(Collected data entries)
= Beginning of Section =
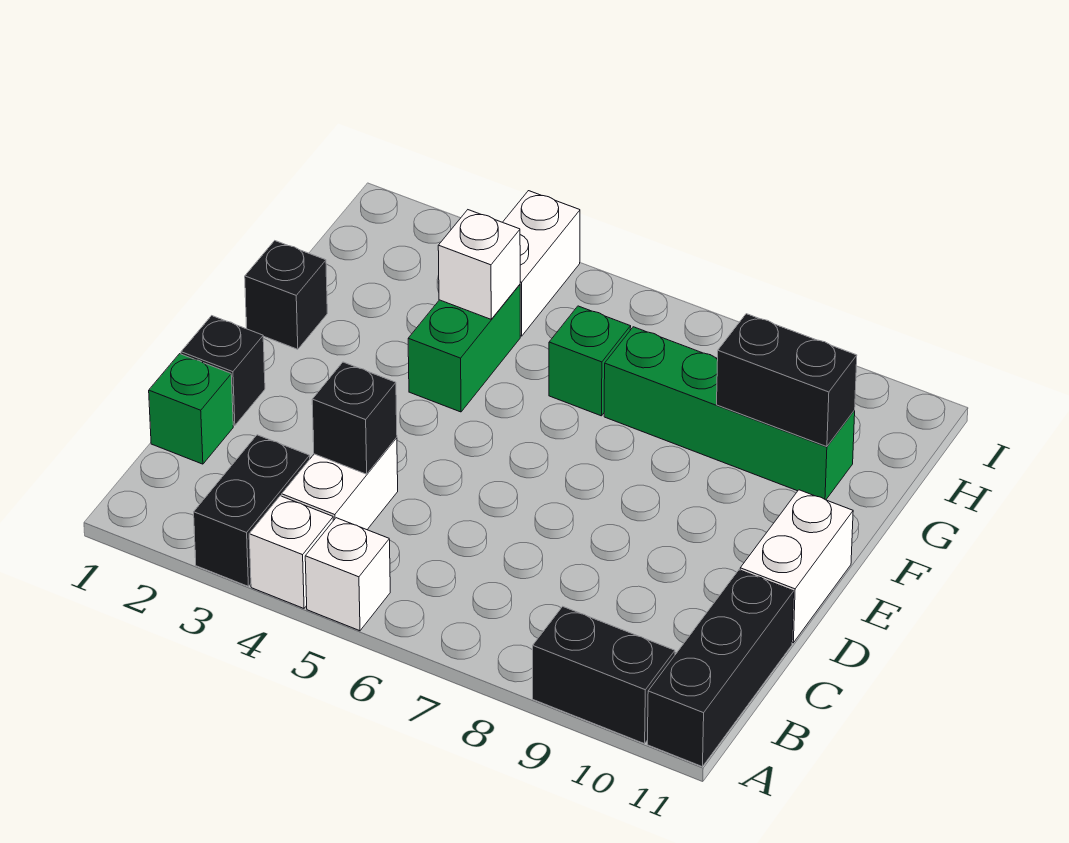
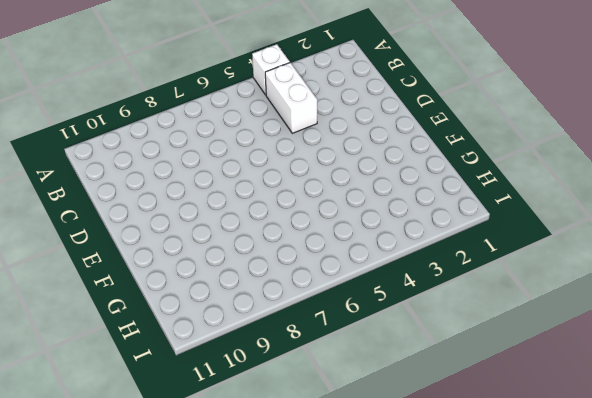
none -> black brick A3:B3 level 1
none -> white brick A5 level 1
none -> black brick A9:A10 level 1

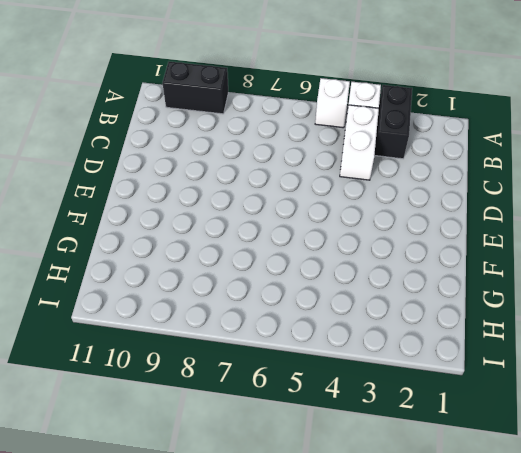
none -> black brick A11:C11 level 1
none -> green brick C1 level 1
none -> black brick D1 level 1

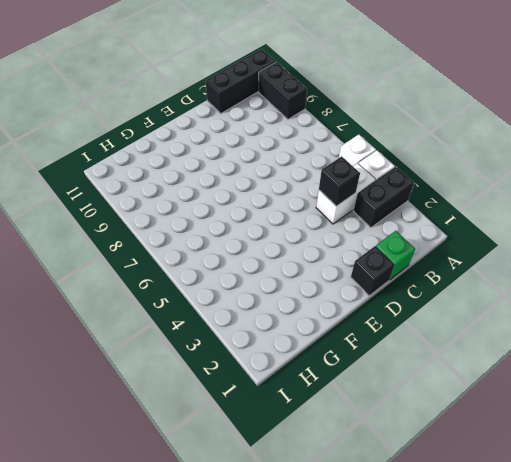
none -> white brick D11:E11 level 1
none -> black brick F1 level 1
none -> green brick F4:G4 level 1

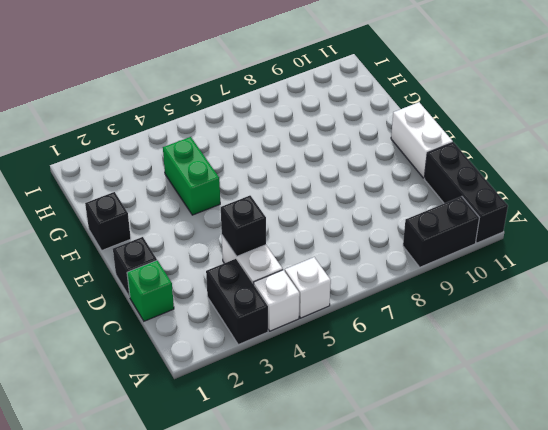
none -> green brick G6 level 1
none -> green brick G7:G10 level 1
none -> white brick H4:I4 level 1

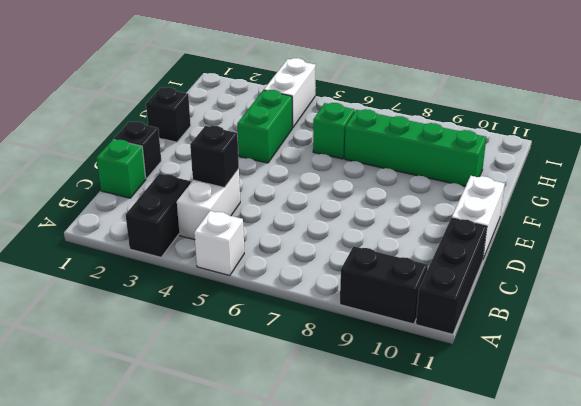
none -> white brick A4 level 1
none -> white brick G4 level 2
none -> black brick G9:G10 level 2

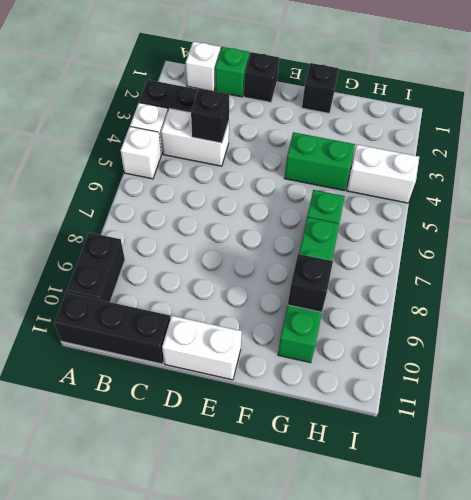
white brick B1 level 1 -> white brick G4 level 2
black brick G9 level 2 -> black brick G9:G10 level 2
= End of Section =
## What is required
Each record must be repeated exactly, and no picture may be carried over.

## Answer section
none -> black brick A3:B3 level 1
none -> white brick A5 level 1
none -> black brick A9:A10 level 1

none -> black brick A11:C11 level 1
none -> green brick C1 level 1
none -> black brick D1 level 1

none -> white brick D11:E11 level 1
none -> black brick F1 level 1
none -> green brick F4:G4 level 1

none -> green brick G6 level 1
none -> green brick G7:G10 level 1
none -> white brick H4:I4 level 1

none -> white brick A4 level 1
none -> white brick G4 level 2
none -> black brick G9:G10 level 2

white brick B1 level 1 -> white brick G4 level 2
black brick G9 level 2 -> black brick G9:G10 level 2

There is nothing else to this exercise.